►

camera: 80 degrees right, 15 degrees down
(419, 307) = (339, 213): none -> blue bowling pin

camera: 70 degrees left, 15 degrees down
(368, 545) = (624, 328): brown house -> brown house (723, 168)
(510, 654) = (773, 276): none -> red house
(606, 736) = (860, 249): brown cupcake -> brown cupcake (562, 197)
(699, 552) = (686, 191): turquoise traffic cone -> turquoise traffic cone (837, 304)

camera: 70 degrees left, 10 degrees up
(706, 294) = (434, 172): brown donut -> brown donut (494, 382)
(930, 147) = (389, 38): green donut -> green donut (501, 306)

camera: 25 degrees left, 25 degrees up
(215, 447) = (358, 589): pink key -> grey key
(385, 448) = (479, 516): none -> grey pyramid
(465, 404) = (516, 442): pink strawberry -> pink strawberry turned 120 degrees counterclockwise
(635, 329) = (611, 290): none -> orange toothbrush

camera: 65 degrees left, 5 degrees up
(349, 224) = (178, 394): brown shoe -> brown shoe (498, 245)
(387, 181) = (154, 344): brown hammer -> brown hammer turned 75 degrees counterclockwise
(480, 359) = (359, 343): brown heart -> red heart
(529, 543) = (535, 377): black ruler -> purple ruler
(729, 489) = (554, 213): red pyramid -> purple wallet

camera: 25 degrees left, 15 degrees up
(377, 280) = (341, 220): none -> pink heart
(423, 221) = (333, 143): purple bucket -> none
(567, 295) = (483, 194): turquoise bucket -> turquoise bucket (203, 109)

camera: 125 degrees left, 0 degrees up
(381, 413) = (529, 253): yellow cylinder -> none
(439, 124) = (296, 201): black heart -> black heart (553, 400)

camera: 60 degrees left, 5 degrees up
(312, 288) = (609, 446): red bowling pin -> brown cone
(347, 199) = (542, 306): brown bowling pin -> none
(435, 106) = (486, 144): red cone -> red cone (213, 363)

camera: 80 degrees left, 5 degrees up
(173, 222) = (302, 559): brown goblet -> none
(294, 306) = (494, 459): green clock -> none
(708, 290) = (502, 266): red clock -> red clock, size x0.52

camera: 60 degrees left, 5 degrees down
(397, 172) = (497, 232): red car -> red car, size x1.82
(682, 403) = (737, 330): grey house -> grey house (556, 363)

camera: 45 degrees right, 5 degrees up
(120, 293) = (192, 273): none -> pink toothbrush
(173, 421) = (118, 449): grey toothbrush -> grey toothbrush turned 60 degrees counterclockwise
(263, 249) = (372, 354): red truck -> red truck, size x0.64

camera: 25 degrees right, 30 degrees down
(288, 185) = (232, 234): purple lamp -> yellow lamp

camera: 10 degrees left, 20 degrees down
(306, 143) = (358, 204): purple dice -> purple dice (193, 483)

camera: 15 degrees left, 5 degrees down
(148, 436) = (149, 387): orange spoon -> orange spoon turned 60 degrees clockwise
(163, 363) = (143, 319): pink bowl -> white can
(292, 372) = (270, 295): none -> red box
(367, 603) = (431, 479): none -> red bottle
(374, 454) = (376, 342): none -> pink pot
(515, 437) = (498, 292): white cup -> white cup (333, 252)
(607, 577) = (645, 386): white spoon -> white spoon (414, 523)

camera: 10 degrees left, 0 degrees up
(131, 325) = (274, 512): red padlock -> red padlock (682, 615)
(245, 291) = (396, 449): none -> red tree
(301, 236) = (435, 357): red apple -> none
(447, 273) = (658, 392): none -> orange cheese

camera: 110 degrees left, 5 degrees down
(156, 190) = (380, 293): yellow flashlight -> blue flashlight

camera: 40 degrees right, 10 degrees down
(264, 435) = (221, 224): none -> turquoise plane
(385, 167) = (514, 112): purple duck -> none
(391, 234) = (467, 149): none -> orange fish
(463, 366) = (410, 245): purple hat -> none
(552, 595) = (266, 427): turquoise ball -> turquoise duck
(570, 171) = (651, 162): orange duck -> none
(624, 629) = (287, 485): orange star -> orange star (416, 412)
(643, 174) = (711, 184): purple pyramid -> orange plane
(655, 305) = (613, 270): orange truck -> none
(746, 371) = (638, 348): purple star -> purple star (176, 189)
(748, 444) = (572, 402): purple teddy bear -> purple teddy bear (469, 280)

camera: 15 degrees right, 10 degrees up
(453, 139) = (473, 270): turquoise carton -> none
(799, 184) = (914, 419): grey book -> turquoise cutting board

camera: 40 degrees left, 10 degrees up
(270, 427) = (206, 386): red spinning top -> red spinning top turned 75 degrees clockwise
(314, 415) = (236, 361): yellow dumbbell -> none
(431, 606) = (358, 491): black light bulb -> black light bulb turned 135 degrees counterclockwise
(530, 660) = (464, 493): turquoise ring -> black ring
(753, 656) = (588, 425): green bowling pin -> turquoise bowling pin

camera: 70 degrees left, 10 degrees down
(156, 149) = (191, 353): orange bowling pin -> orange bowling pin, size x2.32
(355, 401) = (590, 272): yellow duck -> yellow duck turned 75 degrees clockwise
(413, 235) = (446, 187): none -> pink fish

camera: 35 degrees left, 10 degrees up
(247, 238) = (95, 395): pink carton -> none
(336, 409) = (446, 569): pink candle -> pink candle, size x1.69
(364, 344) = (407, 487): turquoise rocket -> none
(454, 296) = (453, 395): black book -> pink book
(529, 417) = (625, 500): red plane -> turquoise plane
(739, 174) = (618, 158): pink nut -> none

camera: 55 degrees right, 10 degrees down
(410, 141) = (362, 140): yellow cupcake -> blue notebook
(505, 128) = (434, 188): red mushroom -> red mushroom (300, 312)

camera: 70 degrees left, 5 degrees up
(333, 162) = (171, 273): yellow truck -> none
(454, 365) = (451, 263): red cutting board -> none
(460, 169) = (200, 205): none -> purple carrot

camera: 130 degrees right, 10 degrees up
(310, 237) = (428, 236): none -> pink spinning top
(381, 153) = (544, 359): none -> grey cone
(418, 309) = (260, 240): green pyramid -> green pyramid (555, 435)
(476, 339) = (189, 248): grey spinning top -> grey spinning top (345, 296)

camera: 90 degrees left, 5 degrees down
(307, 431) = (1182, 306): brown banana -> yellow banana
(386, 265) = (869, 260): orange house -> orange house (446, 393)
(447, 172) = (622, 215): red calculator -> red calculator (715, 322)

◄

Transcribe every line above, character for character.

camera: 80 degrees right, 15 degrees down
(419, 307) = (339, 213): none -> blue bowling pin

camera: 70 degrees left, 15 degrees down
(368, 545) = (624, 328): brown house -> brown house (723, 168)
(510, 654) = (773, 276): none -> red house
(606, 736) = (860, 249): brown cupcake -> brown cupcake (562, 197)
(699, 552) = (686, 191): turquoise traffic cone -> turquoise traffic cone (837, 304)

camera: 70 degrees left, 10 degrees up
(706, 294) = (434, 172): brown donut -> brown donut (494, 382)
(930, 147) = (389, 38): green donut -> green donut (501, 306)

camera: 25 degrees left, 25 degrees up
(215, 447) = (358, 589): pink key -> grey key
(385, 448) = (479, 516): none -> grey pyramid
(465, 404) = (516, 442): pink strawberry -> pink strawberry turned 120 degrees counterclockwise
(635, 329) = (611, 290): none -> orange toothbrush

camera: 65 degrees left, 5 degrees up
(349, 224) = (178, 394): brown shoe -> brown shoe (498, 245)
(387, 181) = (154, 344): brown hammer -> brown hammer turned 75 degrees counterclockwise
(480, 359) = (359, 343): brown heart -> red heart
(529, 543) = (535, 377): black ruler -> purple ruler
(729, 489) = (554, 213): red pyramid -> purple wallet

camera: 25 degrees left, 15 degrees up
(377, 280) = (341, 220): none -> pink heart
(423, 221) = (333, 143): purple bucket -> none
(567, 295) = (483, 194): turquoise bucket -> turquoise bucket (203, 109)

camera: 125 degrees left, 0 degrees up
(381, 413) = (529, 253): yellow cylinder -> none
(439, 124) = (296, 201): black heart -> black heart (553, 400)

camera: 60 degrees left, 5 degrees up
(312, 288) = (609, 446): red bowling pin -> brown cone
(347, 199) = (542, 306): brown bowling pin -> none
(435, 106) = (486, 144): red cone -> red cone (213, 363)

camera: 80 degrees left, 5 degrees up
(173, 222) = (302, 559): brown goblet -> none
(294, 306) = (494, 459): green clock -> none
(708, 290) = (502, 266): red clock -> red clock, size x0.52

camera: 60 degrees left, 5 degrees down
(397, 172) = (497, 232): red car -> red car, size x1.82
(682, 403) = (737, 330): grey house -> grey house (556, 363)

camera: 45 degrees right, 5 degrees up
(120, 293) = (192, 273): none -> pink toothbrush
(173, 421) = (118, 449): grey toothbrush -> grey toothbrush turned 60 degrees counterclockwise
(263, 249) = (372, 354): red truck -> red truck, size x0.64

camera: 25 degrees right, 30 degrees down
(288, 185) = (232, 234): purple lamp -> yellow lamp

camera: 10 degrees left, 20 degrees down
(306, 143) = (358, 204): purple dice -> purple dice (193, 483)

camera: 15 degrees left, 5 degrees down
(148, 436) = (149, 387): orange spoon -> orange spoon turned 60 degrees clockwise
(163, 363) = (143, 319): pink bowl -> white can
(292, 372) = (270, 295): none -> red box
(367, 603) = (431, 479): none -> red bottle
(374, 454) = (376, 342): none -> pink pot
(515, 437) = (498, 292): white cup -> white cup (333, 252)
(607, 577) = (645, 386): white spoon -> white spoon (414, 523)

camera: 10 degrees left, 0 degrees up
(131, 325) = (274, 512): red padlock -> red padlock (682, 615)
(245, 291) = (396, 449): none -> red tree
(301, 236) = (435, 357): red apple -> none
(447, 273) = (658, 392): none -> orange cheese

camera: 110 degrees left, 5 degrees down
(156, 190) = (380, 293): yellow flashlight -> blue flashlight

camera: 40 degrees right, 10 degrees down
(264, 435) = (221, 224): none -> turquoise plane
(385, 167) = (514, 112): purple duck -> none
(391, 234) = (467, 149): none -> orange fish
(463, 366) = (410, 245): purple hat -> none
(552, 595) = (266, 427): turquoise ball -> turquoise duck
(570, 171) = (651, 162): orange duck -> none
(624, 629) = (287, 485): orange star -> orange star (416, 412)
(643, 174) = (711, 184): purple pyramid -> orange plane
(655, 305) = (613, 270): orange truck -> none
(746, 371) = (638, 348): purple star -> purple star (176, 189)
(748, 444) = (572, 402): purple teddy bear -> purple teddy bear (469, 280)

camera: 15 degrees right, 10 degrees up
(453, 139) = (473, 270): turquoise carton -> none
(799, 184) = (914, 419): grey book -> turquoise cutting board

camera: 40 degrees left, 10 degrees up
(270, 427) = (206, 386): red spinning top -> red spinning top turned 75 degrees clockwise
(314, 415) = (236, 361): yellow dumbbell -> none
(431, 606) = (358, 491): black light bulb -> black light bulb turned 135 degrees counterclockwise
(530, 660) = (464, 493): turquoise ring -> black ring
(753, 656) = (588, 425): green bowling pin -> turquoise bowling pin

camera: 70 degrees left, 10 degrees down
(156, 149) = (191, 353): orange bowling pin -> orange bowling pin, size x2.32
(355, 401) = (590, 272): yellow duck -> yellow duck turned 75 degrees clockwise
(413, 235) = (446, 187): none -> pink fish

camera: 35 degrees left, 10 degrees up
(247, 238) = (95, 395): pink carton -> none
(336, 409) = (446, 569): pink candle -> pink candle, size x1.69
(364, 344) = (407, 487): turquoise rocket -> none
(454, 296) = (453, 395): black book -> pink book
(529, 417) = (625, 500): red plane -> turquoise plane
(739, 174) = (618, 158): pink nut -> none

camera: 55 degrees right, 10 degrees down
(410, 141) = (362, 140): yellow cupcake -> blue notebook
(505, 128) = (434, 188): red mushroom -> red mushroom (300, 312)

camera: 70 degrees left, 5 degrees up
(333, 162) = (171, 273): yellow truck -> none
(454, 365) = (451, 263): red cutting board -> none
(460, 169) = (200, 205): none -> purple carrot

camera: 130 degrees right, 10 degrees up
(310, 237) = (428, 236): none -> pink spinning top
(381, 153) = (544, 359): none -> grey cone
(418, 309) = (260, 240): green pyramid -> green pyramid (555, 435)
(476, 339) = (189, 248): grey spinning top -> grey spinning top (345, 296)

camera: 90 degrees left, 5 degrees down
(307, 431) = (1182, 306): brown banana -> yellow banana
(386, 265) = (869, 260): orange house -> orange house (446, 393)
(447, 172) = (622, 215): red calculator -> red calculator (715, 322)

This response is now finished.